▶ Work to complete
Below are some records. Quote exactly the lines from the one that contains "purple carrot: 8 -> 11" through the last, both included, and leave out the pictures.

──────── Material for the task

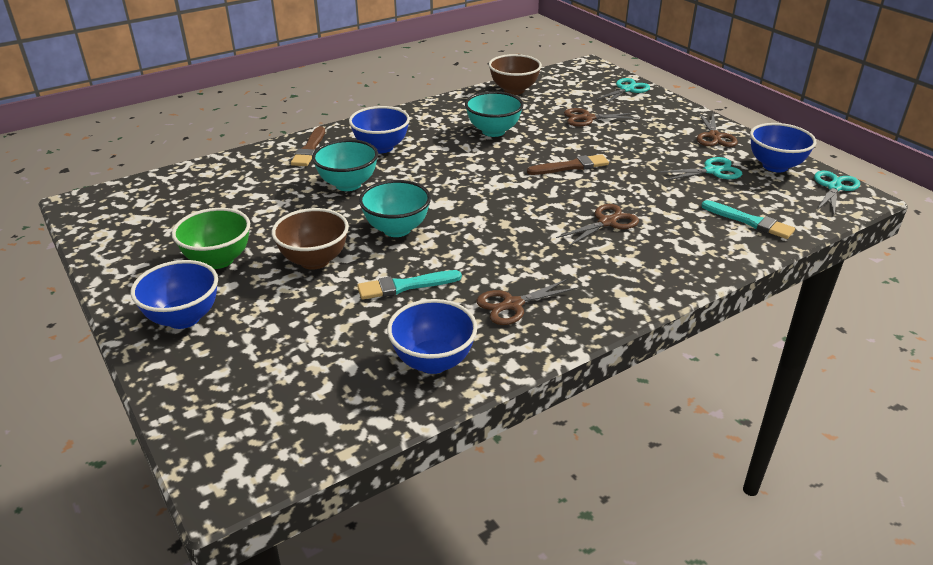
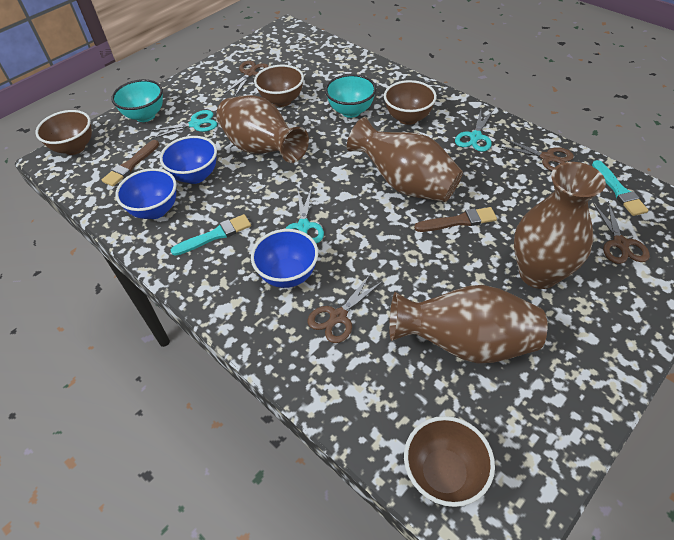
blue bowl: 4 -> 3
brown bowl: 2 -> 4
brown vase: 0 -> 4
green bowl: 1 -> 0
turquoise bowl: 3 -> 2

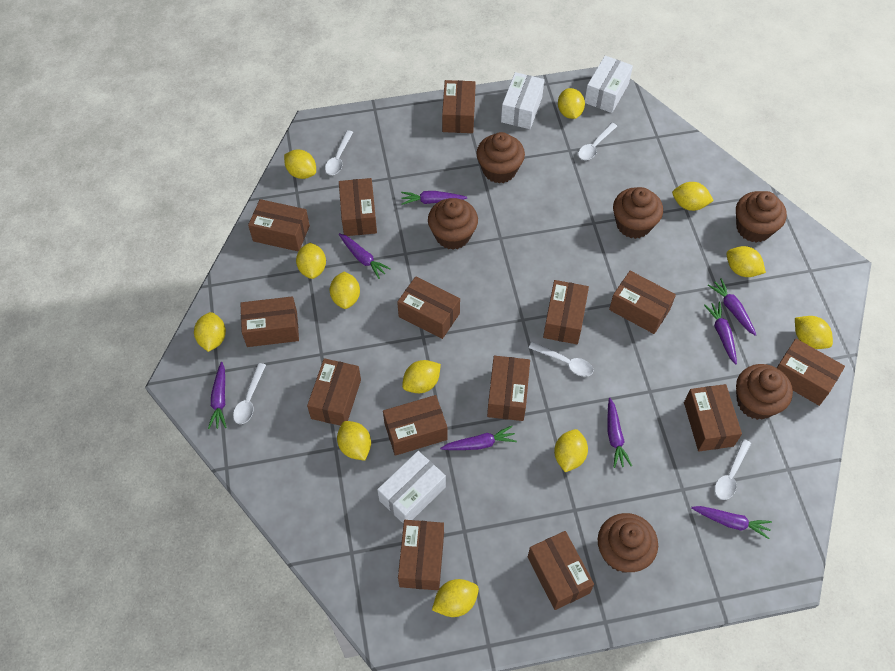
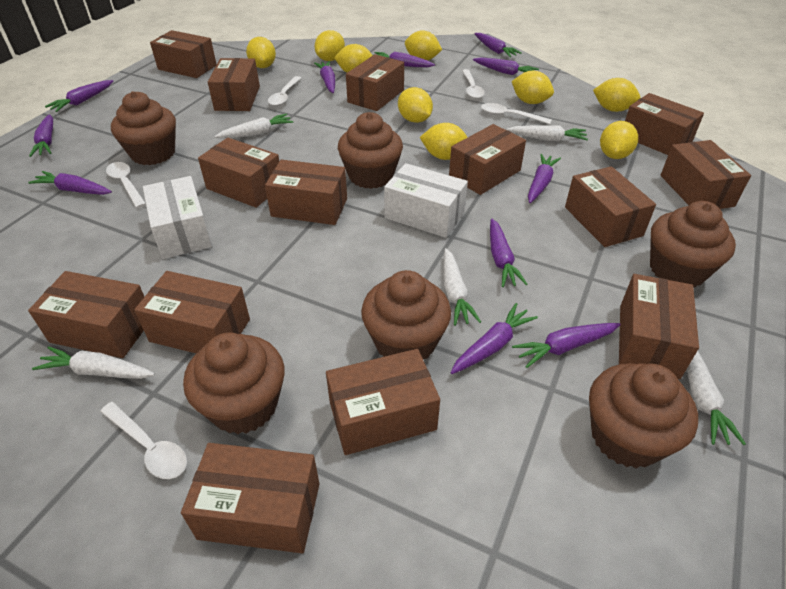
purple carrot: 8 -> 11
white box: 3 -> 2
white carrot: 0 -> 5
yellow lemon: 12 -> 9

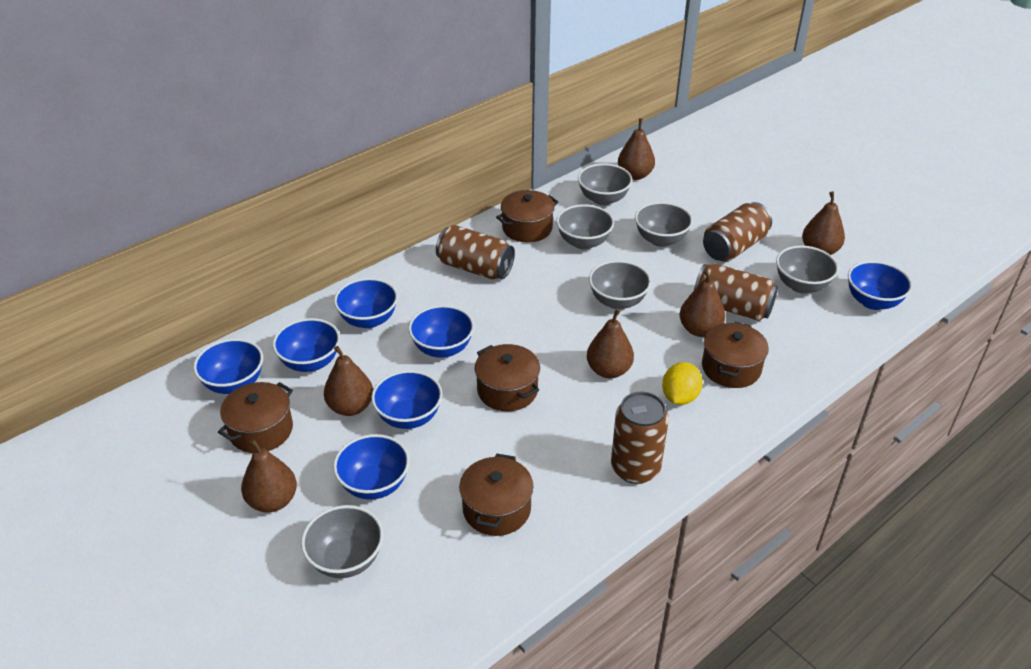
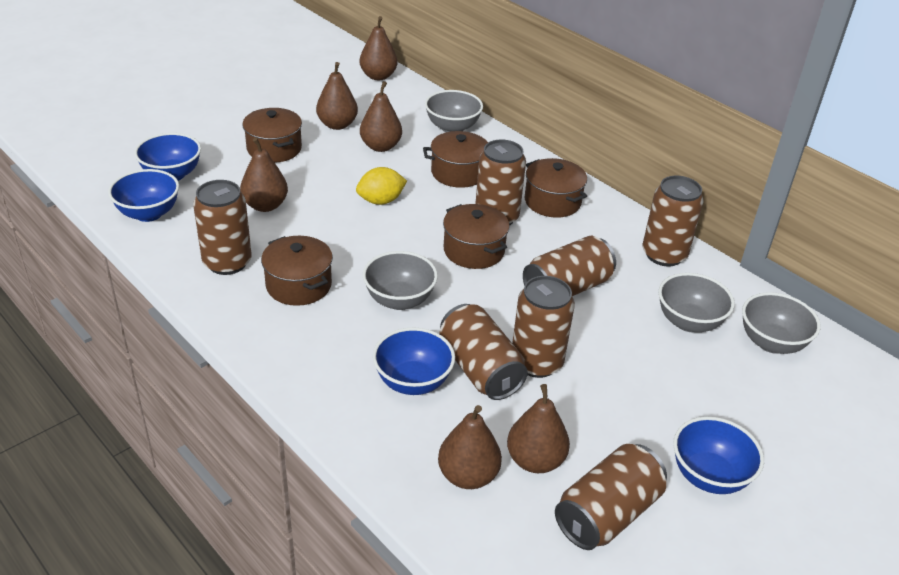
blue bowl: 7 -> 4
brown can: 4 -> 7
grey bowl: 6 -> 4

────────────────

▶ Result
purple carrot: 8 -> 11
white box: 3 -> 2
white carrot: 0 -> 5
yellow lemon: 12 -> 9

blue bowl: 7 -> 4
brown can: 4 -> 7
grey bowl: 6 -> 4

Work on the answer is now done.